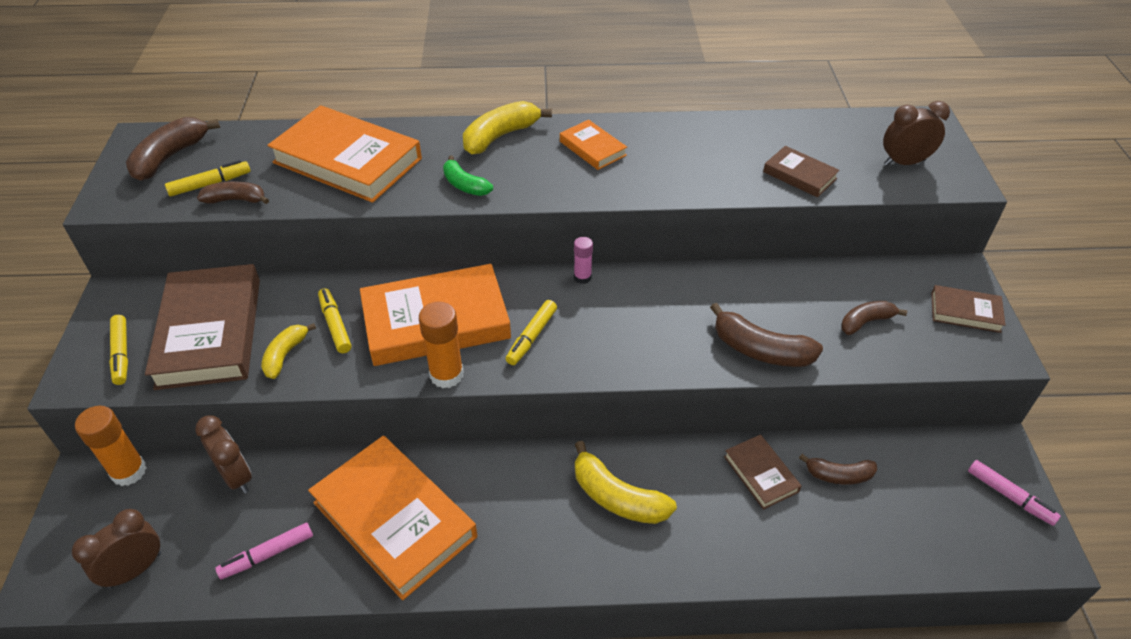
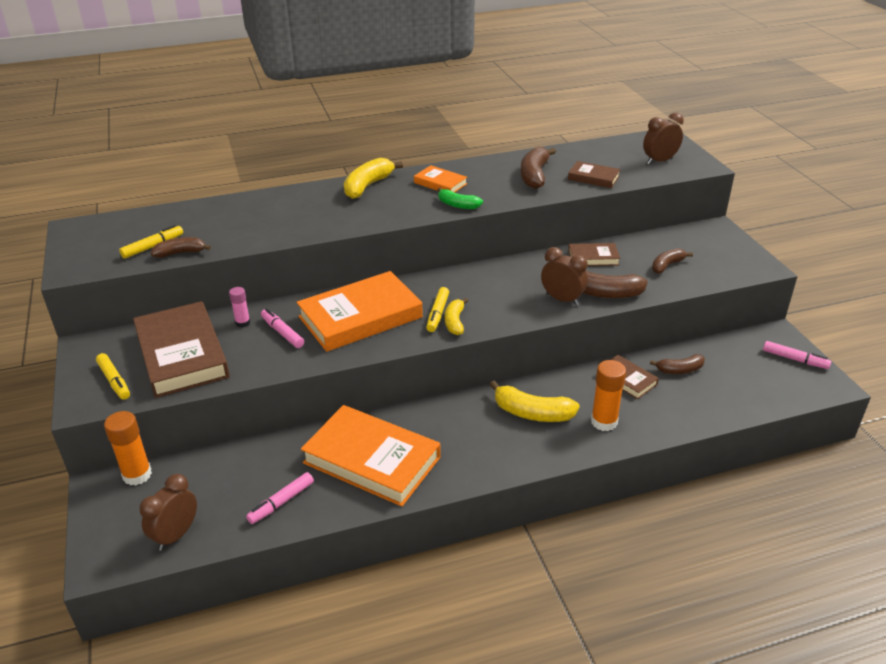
camera: 15 degrees left, 10 degrees down
(170, 157) = (109, 235): brown banana -> brown banana (534, 175)
(236, 476) = (230, 460): brown clock -> brown clock (562, 299)
(285, 355) = (252, 357): yellow banana -> yellow banana (455, 322)
(335, 325) = (282, 333): yellow marker -> pink marker
(347, 161) = (257, 217): orange book -> none
(446, 375) = (385, 347): orange glue stick -> orange glue stick (604, 422)
(465, 185) = (357, 218): green banana -> green banana (458, 205)
(582, 277) = (457, 273): pink glue stick -> pink glue stick (242, 323)
(965, 312) = (729, 249): brown book -> brown book (593, 258)

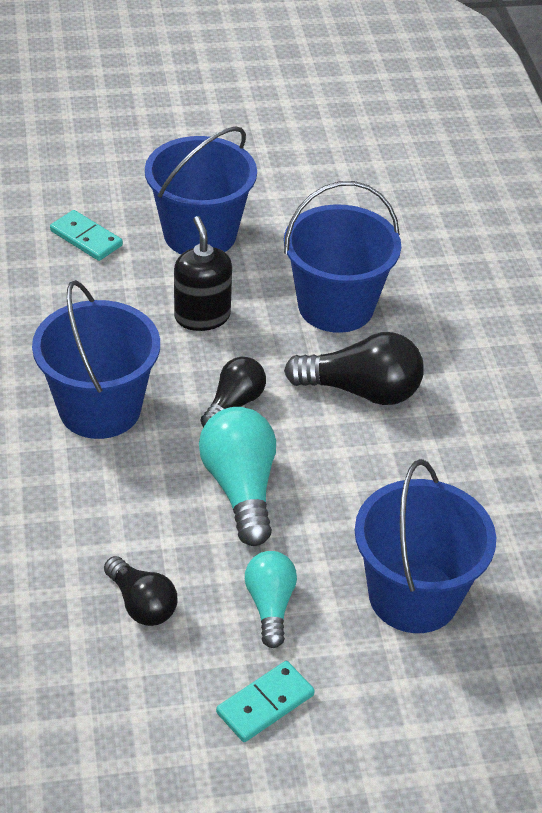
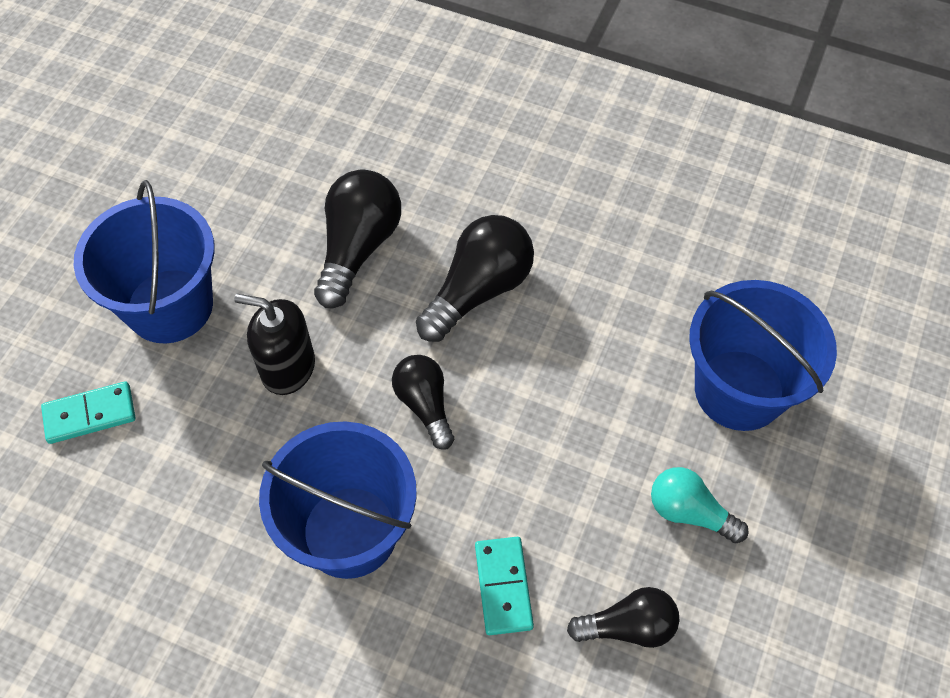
camera: 55 degrees left, 15 degrees up
(240, 488) = (536, 459): turquoise light bulb -> none
(265, 704) = (797, 579): turquoise domino -> turquoise domino (503, 586)
(336, 306) = (358, 248): blue bucket -> black light bulb

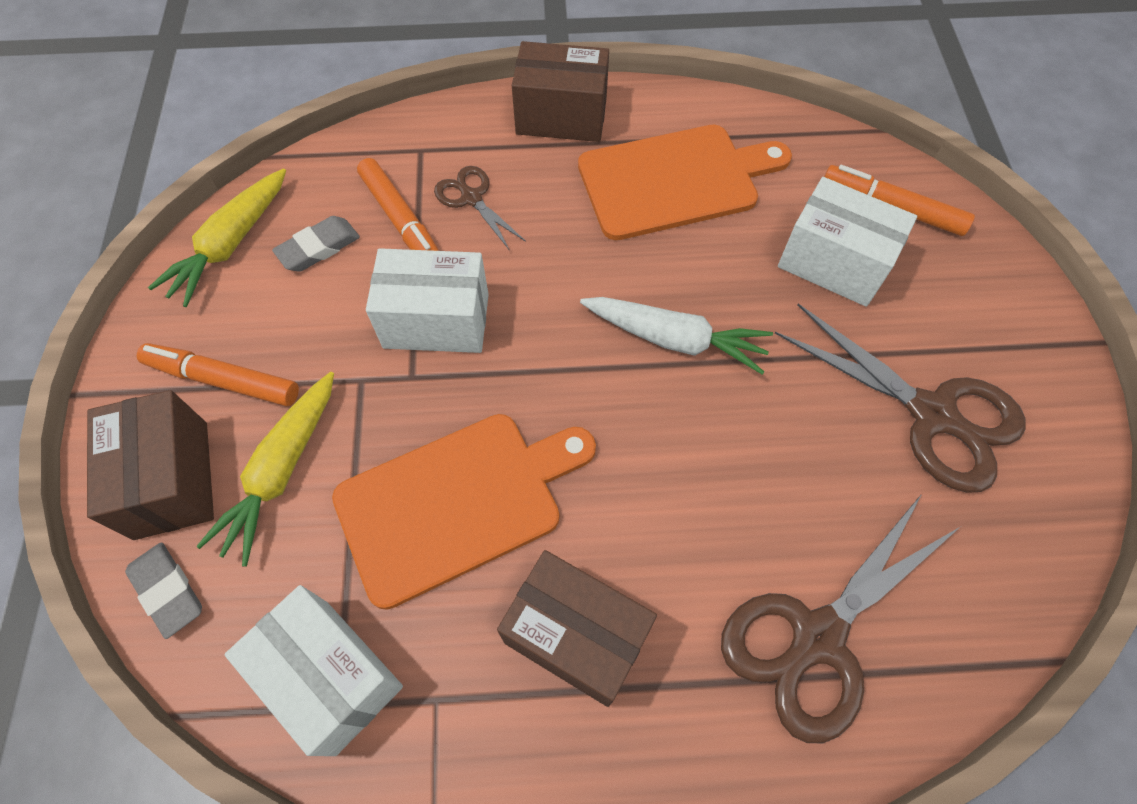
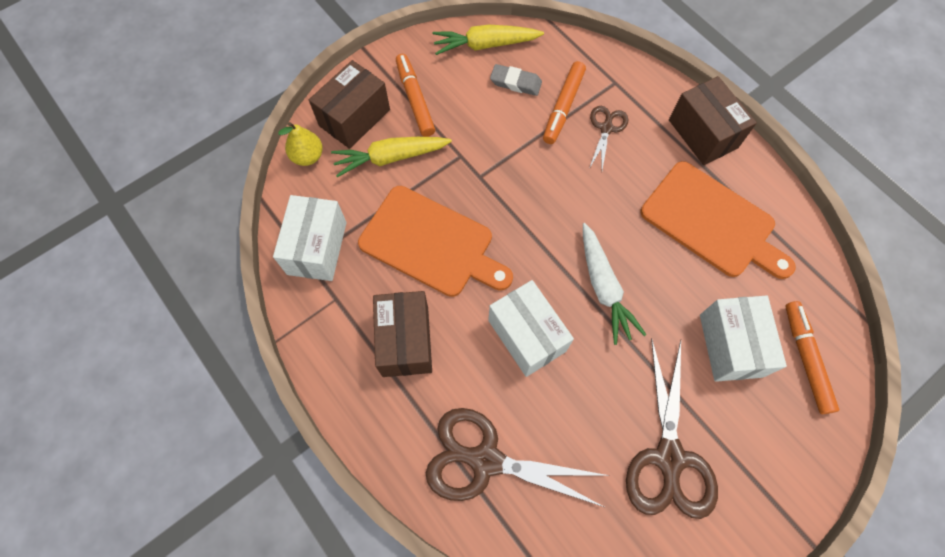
camera: 55 degrees right, 5 degrees up
(168, 591) = (308, 156): grey eraser -> yellow pear
(436, 321) = (519, 165): white box -> white box (527, 335)

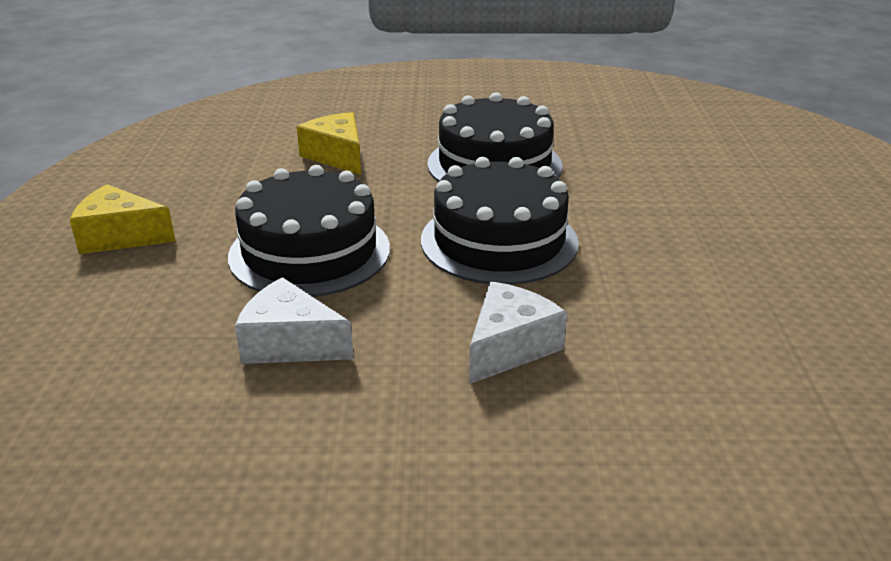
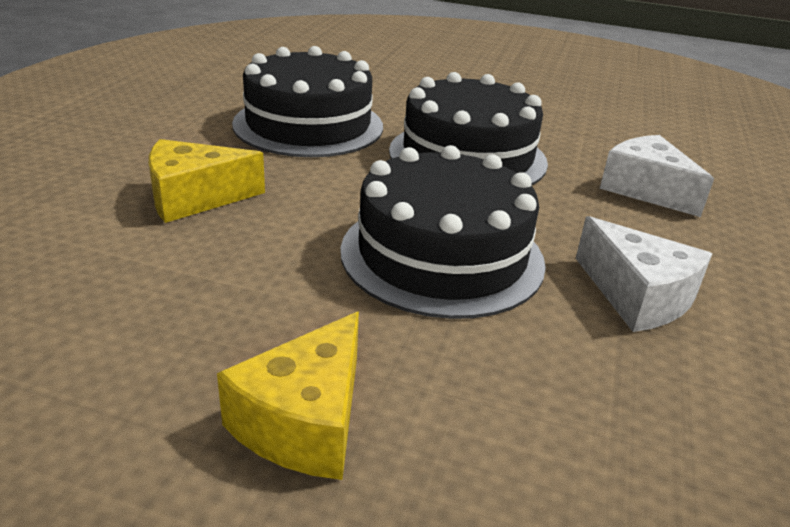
camera: 75 degrees left, 0 degrees up
(290, 343) = (637, 296): white cheese -> white cheese turned 75 degrees counterclockwise

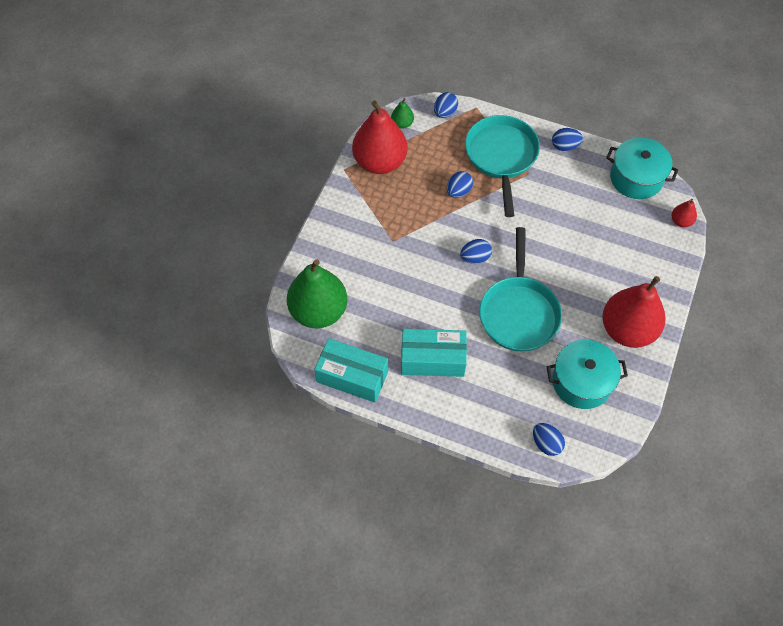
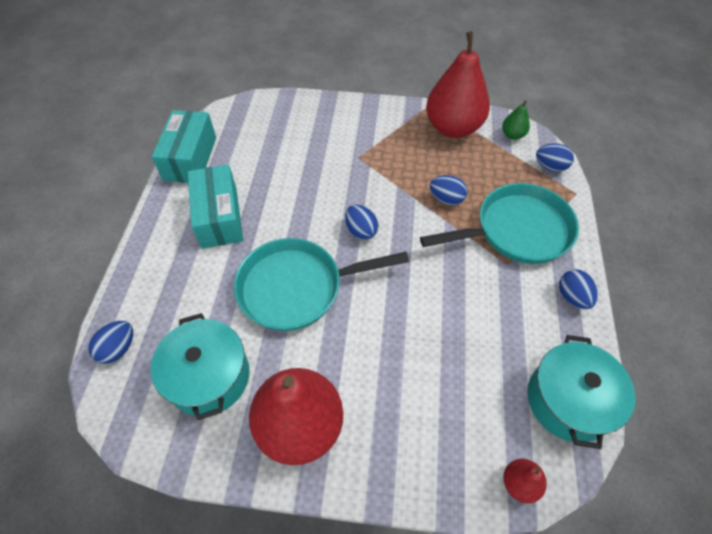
camera: 75 degrees right, 5 degrees down
(318, 311) = (259, 121): green pear -> none

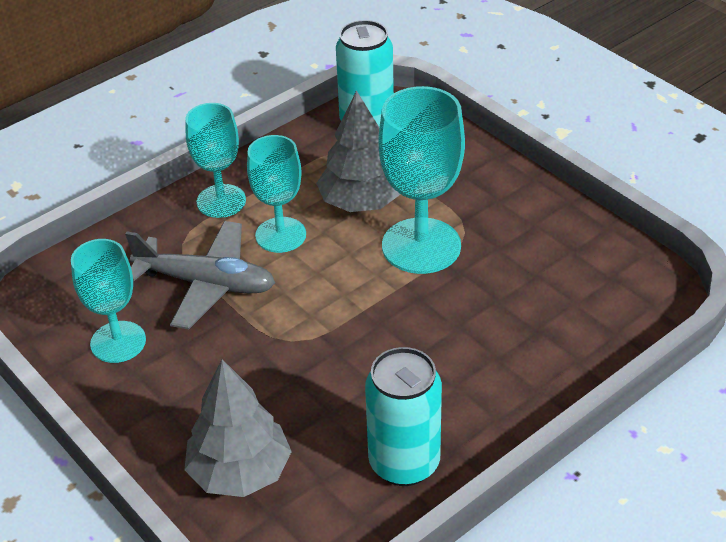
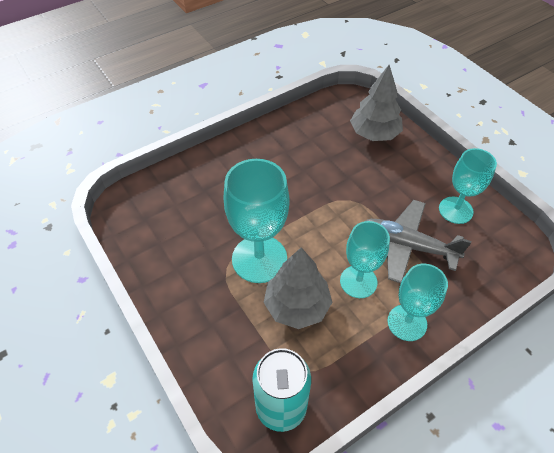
camera: 175 degrees left, 10 degrees up
(404, 463) = (294, 130): turquoise can -> none

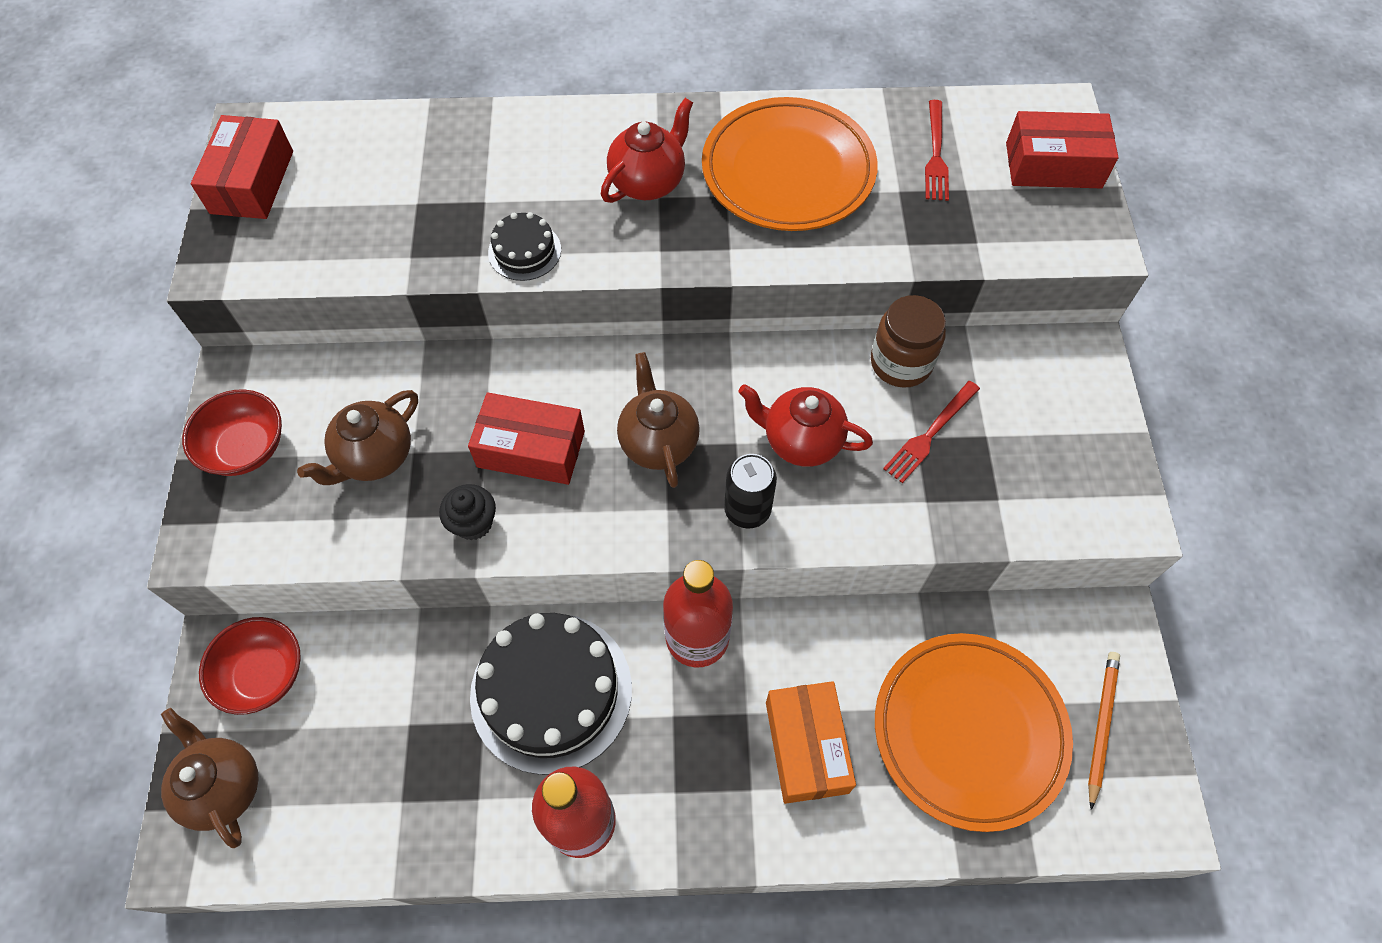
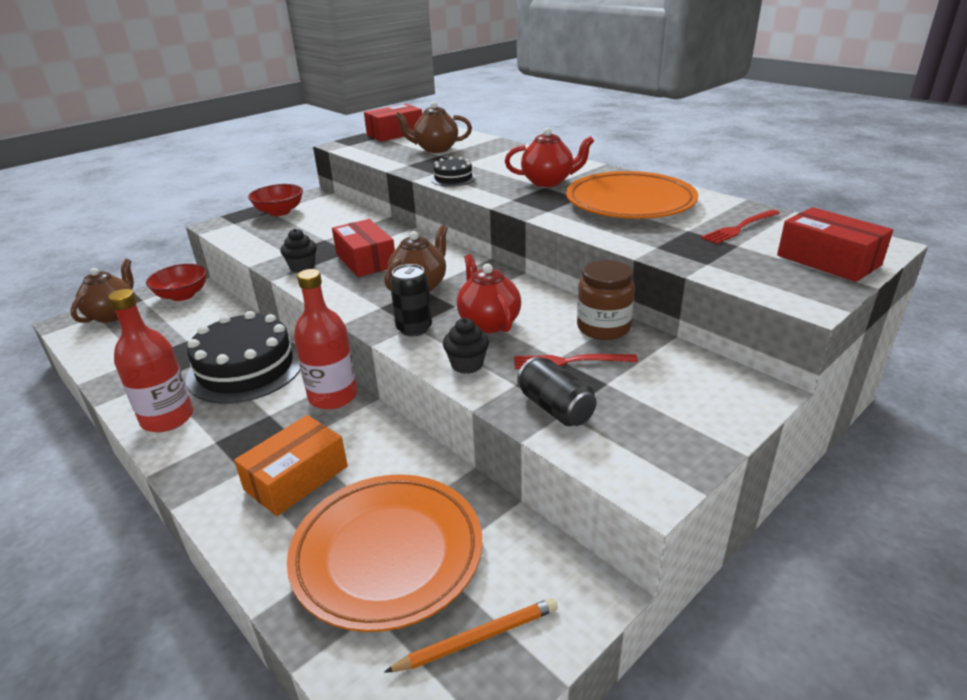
camera: 50 degrees right, 30 degrees down
(375, 457) = (310, 234): brown teapot -> brown teapot (435, 149)
(859, 514) = (467, 364): none -> black cupcake
(987, 500) = (555, 408): none -> black can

****************************************

### What to do
How many lines in the entries include "right"? Only the number is wanted.

### Written response
3